Your assignment: Output the data word for word. Begin at its first line and end at the line with "RosyPot <749, 296>".

[Coordinate-based change listings]
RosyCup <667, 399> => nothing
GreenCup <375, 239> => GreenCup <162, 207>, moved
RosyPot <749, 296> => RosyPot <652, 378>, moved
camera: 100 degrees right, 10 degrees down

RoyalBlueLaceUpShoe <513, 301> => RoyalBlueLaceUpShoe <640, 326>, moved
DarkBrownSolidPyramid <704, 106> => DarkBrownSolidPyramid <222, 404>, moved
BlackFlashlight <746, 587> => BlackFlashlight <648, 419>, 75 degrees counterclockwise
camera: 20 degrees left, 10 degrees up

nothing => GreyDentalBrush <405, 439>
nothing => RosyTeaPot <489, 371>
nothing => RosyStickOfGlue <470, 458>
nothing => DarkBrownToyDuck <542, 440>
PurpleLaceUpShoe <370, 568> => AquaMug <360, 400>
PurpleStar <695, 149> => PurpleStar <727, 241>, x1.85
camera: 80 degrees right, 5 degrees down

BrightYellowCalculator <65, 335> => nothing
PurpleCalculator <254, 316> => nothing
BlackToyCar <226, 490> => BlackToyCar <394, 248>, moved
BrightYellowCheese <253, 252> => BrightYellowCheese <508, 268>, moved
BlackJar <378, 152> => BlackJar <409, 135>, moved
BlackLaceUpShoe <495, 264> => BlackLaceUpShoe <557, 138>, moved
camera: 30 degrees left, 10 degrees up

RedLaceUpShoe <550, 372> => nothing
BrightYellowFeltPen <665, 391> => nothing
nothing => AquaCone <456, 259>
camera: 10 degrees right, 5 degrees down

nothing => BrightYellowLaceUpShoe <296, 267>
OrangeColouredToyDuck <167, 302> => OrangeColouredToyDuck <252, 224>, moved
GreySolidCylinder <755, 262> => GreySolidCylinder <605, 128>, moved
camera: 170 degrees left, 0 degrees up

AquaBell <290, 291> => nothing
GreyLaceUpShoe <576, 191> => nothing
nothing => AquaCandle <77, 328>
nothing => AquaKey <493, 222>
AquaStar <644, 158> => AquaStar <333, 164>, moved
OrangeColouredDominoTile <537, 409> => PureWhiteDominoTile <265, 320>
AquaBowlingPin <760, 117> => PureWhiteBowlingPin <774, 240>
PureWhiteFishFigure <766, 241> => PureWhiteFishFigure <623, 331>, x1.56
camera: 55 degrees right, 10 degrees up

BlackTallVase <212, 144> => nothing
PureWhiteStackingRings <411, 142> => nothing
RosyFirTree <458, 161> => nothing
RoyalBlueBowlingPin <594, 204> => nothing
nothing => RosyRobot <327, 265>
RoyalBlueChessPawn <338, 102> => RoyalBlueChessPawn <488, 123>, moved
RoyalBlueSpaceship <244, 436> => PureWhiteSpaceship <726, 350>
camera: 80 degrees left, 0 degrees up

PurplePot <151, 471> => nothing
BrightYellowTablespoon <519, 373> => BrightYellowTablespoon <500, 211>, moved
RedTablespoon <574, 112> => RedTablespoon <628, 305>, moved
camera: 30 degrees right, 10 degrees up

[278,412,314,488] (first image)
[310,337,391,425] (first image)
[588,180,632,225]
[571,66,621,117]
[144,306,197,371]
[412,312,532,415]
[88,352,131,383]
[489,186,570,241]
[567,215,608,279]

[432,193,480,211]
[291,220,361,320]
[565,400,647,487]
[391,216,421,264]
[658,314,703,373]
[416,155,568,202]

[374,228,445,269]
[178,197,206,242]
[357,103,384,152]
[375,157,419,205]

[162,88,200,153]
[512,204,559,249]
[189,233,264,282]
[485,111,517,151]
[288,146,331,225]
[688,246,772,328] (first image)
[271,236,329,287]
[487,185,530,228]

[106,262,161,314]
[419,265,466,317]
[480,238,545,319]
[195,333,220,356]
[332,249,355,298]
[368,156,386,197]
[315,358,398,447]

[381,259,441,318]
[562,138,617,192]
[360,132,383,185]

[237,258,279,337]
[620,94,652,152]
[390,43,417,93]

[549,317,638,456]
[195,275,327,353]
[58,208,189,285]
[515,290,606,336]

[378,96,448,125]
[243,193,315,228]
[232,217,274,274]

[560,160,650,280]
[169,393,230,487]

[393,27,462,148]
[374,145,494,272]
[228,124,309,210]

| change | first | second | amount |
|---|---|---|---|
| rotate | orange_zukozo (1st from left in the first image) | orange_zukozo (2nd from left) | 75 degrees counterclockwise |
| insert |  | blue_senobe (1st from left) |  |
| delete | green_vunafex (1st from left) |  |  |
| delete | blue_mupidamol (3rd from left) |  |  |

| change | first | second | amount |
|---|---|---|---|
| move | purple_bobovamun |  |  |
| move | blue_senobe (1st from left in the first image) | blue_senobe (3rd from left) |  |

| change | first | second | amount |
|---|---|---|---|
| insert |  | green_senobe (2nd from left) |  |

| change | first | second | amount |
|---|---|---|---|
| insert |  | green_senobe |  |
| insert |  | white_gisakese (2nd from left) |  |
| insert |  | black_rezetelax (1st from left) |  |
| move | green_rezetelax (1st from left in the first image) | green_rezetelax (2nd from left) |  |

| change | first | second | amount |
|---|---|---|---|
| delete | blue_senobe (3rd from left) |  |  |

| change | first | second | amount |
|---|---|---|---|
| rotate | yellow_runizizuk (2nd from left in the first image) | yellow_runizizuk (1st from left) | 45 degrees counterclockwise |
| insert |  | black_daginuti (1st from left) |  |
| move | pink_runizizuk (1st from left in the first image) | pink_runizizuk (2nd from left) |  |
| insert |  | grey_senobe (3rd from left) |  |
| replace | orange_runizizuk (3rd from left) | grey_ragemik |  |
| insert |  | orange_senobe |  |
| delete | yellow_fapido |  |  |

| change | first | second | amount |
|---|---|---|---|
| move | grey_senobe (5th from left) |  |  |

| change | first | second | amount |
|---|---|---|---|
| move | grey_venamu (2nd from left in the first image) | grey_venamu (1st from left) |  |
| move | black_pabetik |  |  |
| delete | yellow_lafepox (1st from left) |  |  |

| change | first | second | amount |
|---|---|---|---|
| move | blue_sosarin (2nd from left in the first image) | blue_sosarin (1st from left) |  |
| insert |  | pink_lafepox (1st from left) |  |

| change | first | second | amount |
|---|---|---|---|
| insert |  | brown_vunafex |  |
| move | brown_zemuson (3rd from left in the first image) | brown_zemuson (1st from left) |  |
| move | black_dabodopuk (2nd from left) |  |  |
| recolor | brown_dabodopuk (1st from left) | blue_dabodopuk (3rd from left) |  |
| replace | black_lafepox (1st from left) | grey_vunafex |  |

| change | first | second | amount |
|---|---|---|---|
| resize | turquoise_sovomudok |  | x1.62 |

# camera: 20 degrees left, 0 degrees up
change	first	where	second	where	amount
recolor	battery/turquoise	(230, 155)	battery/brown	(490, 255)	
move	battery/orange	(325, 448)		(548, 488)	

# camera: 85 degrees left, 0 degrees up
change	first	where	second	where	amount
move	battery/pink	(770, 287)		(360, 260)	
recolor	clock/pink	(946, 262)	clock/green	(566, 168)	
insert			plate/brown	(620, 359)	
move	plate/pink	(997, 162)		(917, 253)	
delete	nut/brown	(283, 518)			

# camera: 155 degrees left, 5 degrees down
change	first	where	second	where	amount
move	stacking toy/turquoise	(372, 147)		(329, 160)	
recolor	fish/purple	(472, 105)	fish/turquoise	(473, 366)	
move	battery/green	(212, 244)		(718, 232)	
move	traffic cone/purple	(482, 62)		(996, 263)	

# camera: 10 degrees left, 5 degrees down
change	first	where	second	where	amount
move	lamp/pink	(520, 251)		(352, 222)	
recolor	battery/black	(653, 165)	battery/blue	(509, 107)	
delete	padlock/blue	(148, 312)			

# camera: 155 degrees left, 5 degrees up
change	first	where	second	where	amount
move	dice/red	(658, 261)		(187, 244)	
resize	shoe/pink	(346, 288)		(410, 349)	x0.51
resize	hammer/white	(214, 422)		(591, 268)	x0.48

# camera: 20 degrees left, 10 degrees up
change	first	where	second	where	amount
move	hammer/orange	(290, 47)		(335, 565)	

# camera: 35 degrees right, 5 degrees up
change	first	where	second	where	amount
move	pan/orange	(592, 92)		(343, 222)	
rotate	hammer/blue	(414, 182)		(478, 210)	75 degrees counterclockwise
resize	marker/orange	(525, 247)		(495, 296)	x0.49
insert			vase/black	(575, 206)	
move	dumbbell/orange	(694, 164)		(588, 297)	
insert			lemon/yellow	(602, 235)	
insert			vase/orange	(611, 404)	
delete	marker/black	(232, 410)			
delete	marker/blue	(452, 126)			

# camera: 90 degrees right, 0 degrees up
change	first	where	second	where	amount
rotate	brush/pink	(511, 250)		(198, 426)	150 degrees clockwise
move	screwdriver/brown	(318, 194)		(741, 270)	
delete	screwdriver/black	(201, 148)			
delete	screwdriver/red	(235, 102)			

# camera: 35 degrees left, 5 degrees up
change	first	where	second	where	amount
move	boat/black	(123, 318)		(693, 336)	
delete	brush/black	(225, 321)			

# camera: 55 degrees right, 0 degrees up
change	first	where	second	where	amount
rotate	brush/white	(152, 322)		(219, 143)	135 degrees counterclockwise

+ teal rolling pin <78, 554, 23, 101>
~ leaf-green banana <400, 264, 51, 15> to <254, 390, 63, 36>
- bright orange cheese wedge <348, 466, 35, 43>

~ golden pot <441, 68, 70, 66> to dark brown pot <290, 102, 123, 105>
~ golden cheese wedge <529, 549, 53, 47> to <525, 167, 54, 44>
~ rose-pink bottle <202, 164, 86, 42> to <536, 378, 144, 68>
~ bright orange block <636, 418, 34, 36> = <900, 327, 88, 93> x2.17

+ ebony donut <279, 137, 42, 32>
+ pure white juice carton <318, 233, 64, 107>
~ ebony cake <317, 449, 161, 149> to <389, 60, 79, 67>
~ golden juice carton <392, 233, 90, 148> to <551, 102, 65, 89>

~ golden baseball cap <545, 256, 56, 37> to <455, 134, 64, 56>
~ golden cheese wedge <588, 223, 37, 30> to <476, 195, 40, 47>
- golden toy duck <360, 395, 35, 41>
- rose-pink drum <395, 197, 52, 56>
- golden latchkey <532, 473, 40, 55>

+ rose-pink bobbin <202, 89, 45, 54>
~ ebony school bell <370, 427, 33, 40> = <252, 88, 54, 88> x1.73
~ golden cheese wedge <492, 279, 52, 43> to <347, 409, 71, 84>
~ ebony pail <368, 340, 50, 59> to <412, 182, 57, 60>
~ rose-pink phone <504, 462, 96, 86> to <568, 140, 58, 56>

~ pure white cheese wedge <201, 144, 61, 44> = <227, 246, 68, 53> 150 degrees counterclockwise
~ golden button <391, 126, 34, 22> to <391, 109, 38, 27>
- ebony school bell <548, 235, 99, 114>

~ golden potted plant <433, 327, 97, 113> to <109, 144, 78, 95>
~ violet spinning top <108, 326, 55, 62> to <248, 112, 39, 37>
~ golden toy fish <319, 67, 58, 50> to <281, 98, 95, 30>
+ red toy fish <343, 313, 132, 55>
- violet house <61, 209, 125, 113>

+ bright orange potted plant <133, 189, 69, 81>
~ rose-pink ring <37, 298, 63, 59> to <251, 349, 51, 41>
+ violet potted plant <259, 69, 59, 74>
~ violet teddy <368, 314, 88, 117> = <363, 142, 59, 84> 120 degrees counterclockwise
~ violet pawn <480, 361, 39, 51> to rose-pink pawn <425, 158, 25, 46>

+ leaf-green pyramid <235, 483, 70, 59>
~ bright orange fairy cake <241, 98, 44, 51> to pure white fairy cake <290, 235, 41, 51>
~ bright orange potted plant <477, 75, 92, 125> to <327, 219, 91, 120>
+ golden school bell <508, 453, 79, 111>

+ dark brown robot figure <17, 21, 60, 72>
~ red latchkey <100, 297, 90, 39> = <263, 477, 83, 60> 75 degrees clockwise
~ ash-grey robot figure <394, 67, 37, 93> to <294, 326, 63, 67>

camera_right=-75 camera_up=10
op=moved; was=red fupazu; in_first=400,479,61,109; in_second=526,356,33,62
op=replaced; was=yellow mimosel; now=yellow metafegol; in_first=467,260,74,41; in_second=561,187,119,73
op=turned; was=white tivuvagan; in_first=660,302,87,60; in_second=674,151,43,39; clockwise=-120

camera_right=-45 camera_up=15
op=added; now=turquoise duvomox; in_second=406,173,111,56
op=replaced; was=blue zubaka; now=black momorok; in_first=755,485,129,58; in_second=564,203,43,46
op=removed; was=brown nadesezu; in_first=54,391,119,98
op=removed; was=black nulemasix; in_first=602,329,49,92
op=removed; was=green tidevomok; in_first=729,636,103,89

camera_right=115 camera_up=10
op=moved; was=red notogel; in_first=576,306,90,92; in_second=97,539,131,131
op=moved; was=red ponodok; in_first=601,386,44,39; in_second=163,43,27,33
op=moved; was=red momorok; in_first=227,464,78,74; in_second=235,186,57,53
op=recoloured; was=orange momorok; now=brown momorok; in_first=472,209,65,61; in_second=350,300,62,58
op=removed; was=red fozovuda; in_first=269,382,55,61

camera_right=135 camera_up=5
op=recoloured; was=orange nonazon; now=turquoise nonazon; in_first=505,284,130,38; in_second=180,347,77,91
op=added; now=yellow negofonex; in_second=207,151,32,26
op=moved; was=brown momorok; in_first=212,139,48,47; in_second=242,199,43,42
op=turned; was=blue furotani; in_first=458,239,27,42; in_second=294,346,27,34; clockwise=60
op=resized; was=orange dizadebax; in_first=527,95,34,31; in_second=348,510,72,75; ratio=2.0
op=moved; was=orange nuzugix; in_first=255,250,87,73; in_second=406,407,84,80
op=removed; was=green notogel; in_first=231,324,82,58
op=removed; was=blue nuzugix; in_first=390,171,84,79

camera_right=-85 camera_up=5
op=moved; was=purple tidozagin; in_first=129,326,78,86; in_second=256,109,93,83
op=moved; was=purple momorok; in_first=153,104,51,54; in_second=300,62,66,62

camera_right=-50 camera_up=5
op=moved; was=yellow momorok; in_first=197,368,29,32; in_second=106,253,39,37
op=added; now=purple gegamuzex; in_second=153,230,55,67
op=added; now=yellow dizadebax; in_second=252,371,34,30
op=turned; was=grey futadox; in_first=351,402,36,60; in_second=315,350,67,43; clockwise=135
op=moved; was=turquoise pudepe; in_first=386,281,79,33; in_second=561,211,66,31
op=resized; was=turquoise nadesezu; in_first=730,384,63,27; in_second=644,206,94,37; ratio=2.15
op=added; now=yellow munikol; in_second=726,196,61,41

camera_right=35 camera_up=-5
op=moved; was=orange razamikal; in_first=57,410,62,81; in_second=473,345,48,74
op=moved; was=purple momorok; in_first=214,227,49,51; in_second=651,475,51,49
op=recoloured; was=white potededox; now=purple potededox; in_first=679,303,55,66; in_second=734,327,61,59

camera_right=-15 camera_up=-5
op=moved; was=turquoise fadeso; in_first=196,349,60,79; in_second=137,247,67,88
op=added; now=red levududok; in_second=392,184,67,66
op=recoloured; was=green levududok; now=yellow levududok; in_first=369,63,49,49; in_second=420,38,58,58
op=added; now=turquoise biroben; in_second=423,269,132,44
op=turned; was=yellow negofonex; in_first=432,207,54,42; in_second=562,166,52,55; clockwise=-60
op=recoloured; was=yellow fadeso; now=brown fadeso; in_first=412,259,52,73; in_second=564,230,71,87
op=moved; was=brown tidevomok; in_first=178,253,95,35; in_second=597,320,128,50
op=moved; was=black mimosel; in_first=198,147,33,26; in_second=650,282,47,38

Answer to the problem:
RosyCup <667, 399> => nothing
GreenCup <375, 239> => GreenCup <162, 207>, moved
RosyPot <749, 296> => RosyPot <652, 378>, moved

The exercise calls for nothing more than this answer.